> Required work: Will you write out, word for word, every line from the one with "camera: 15 degrees left, 0 degrees up" to the final line of the data below, with the pictures left out?

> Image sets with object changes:

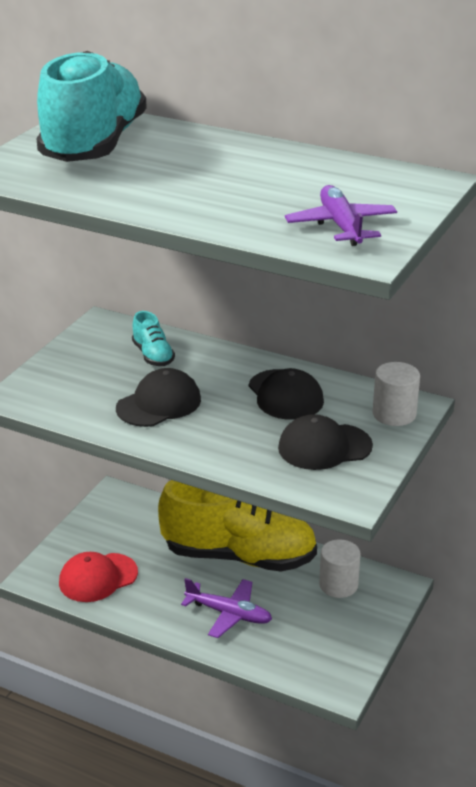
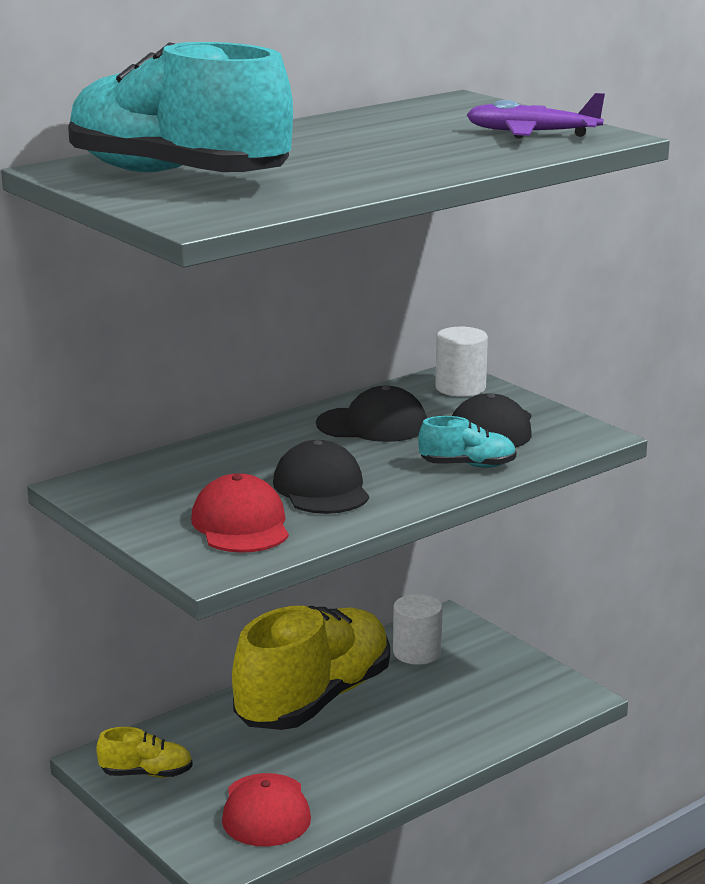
camera: 65 degrees left, 10 degrees down
(82, 390) = (241, 524): none -> red cap
(110, 516) = (146, 774): none -> yellow shoe
(153, 355) = (205, 472): turquoise shoe -> turquoise shoe (467, 465)
(229, 614) = (411, 732): purple plane -> none

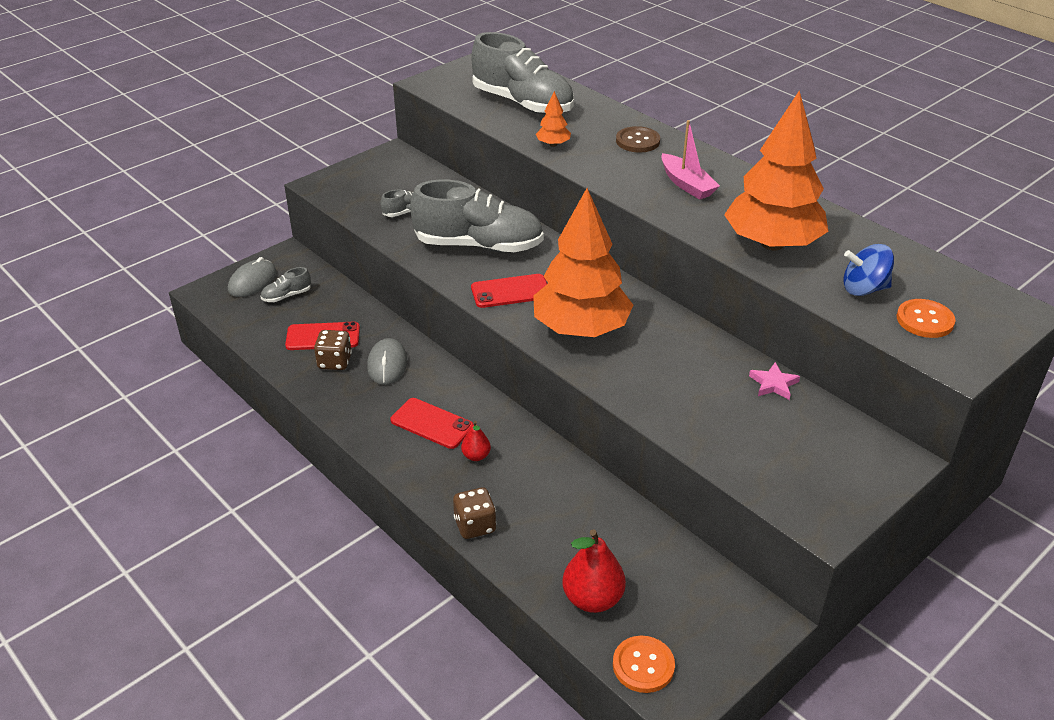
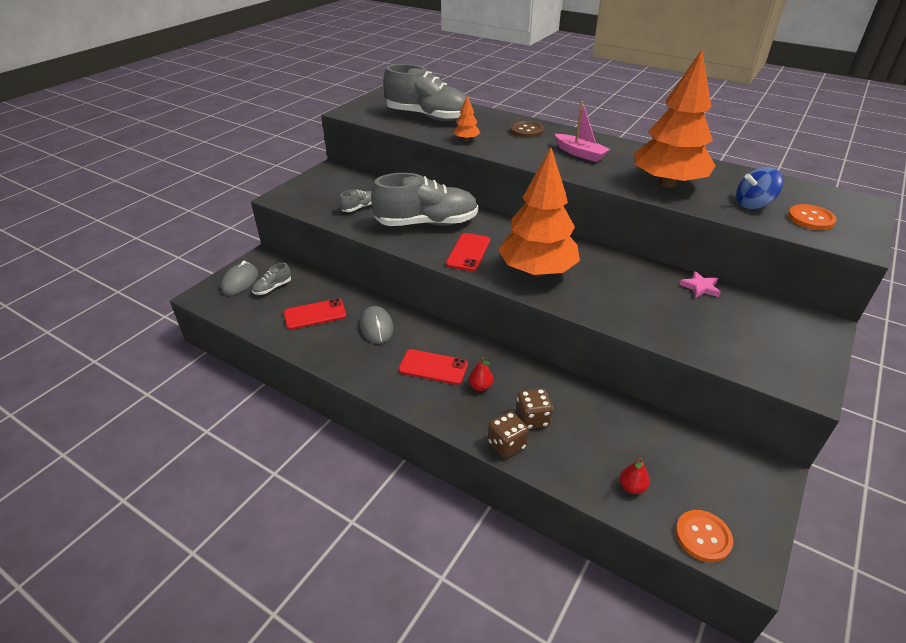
camera: 15 degrees left, 0 degrees up
(335, 362) = (333, 332): brown dice -> brown dice (532, 419)
(510, 291) = (468, 252): red phone -> red phone turned 45 degrees counterclockwise
(592, 599) = (632, 487): red pear -> red pear, size x0.54

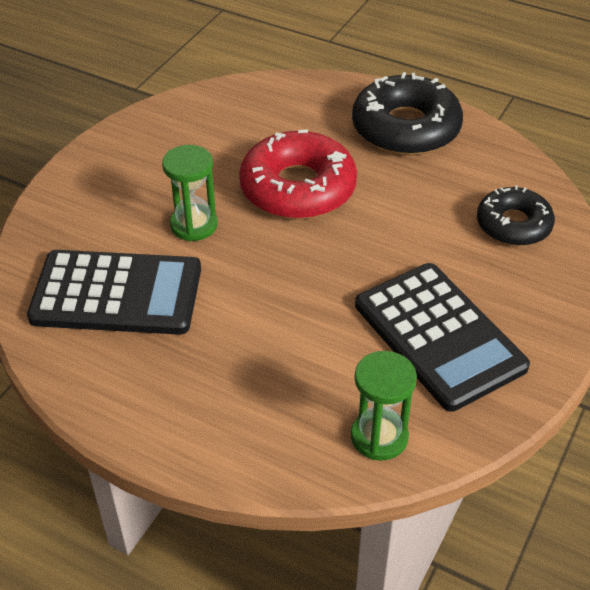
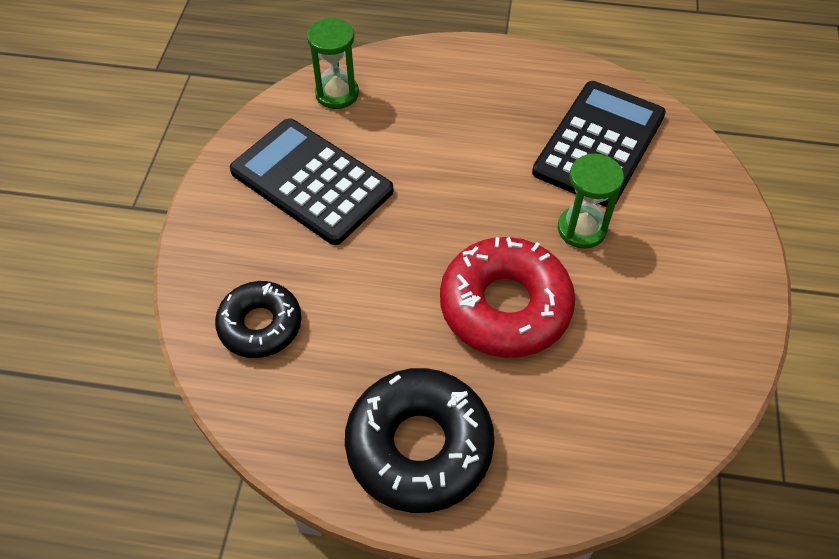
camera: 160 degrees right, 10 degrees up
(117, 294) = (599, 144): black calculator -> black calculator turned 135 degrees clockwise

> Result of the task:
camera: 15 degrees left, 0 degrees up
(335, 362) = (333, 332): brown dice -> brown dice (532, 419)
(510, 291) = (468, 252): red phone -> red phone turned 45 degrees counterclockwise
(592, 599) = (632, 487): red pear -> red pear, size x0.54

camera: 160 degrees right, 10 degrees up
(117, 294) = (599, 144): black calculator -> black calculator turned 135 degrees clockwise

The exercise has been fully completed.